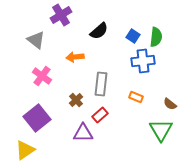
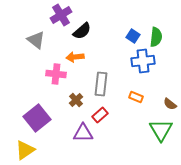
black semicircle: moved 17 px left
pink cross: moved 14 px right, 2 px up; rotated 30 degrees counterclockwise
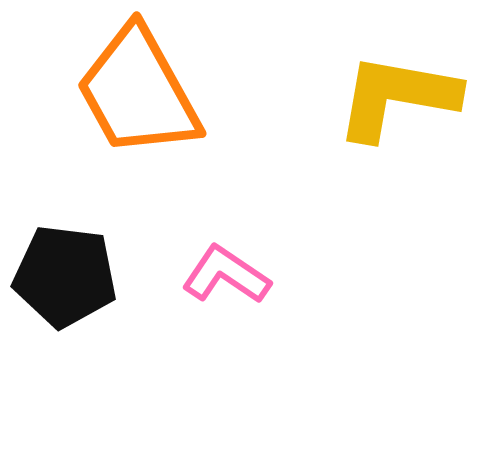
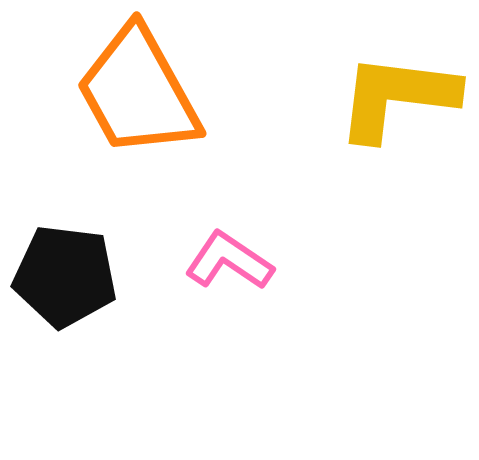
yellow L-shape: rotated 3 degrees counterclockwise
pink L-shape: moved 3 px right, 14 px up
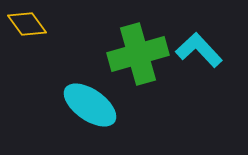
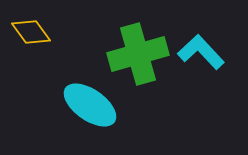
yellow diamond: moved 4 px right, 8 px down
cyan L-shape: moved 2 px right, 2 px down
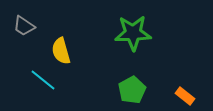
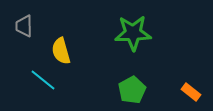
gray trapezoid: rotated 55 degrees clockwise
orange rectangle: moved 6 px right, 4 px up
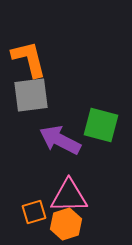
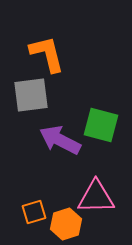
orange L-shape: moved 18 px right, 5 px up
pink triangle: moved 27 px right, 1 px down
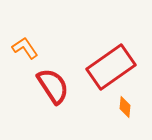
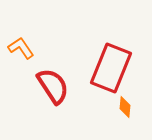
orange L-shape: moved 4 px left
red rectangle: moved 1 px down; rotated 33 degrees counterclockwise
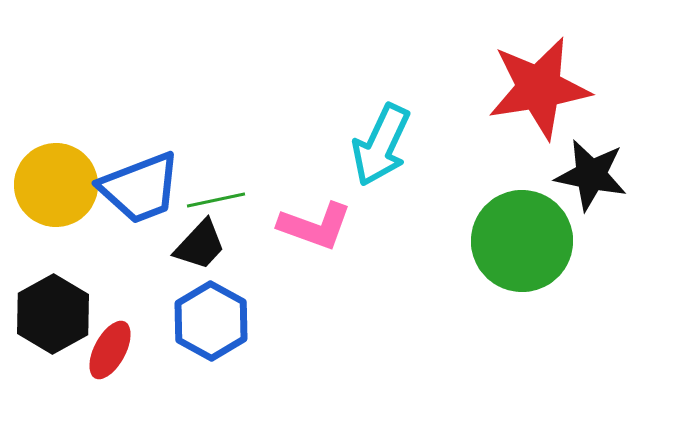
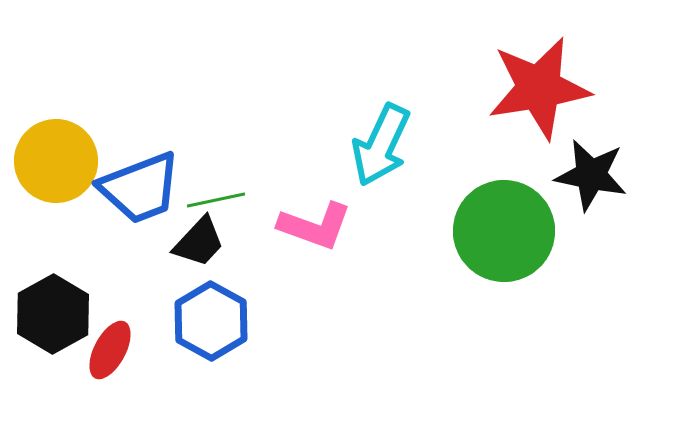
yellow circle: moved 24 px up
green circle: moved 18 px left, 10 px up
black trapezoid: moved 1 px left, 3 px up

→ **Directions for this task**
Reproduce each line in the listing above that mentions the string "down".

→ **Written solution**
yellow diamond: moved 4 px right, 8 px down
cyan L-shape: moved 2 px right, 2 px down
pink triangle: moved 27 px right, 1 px down
red rectangle: moved 1 px down; rotated 33 degrees counterclockwise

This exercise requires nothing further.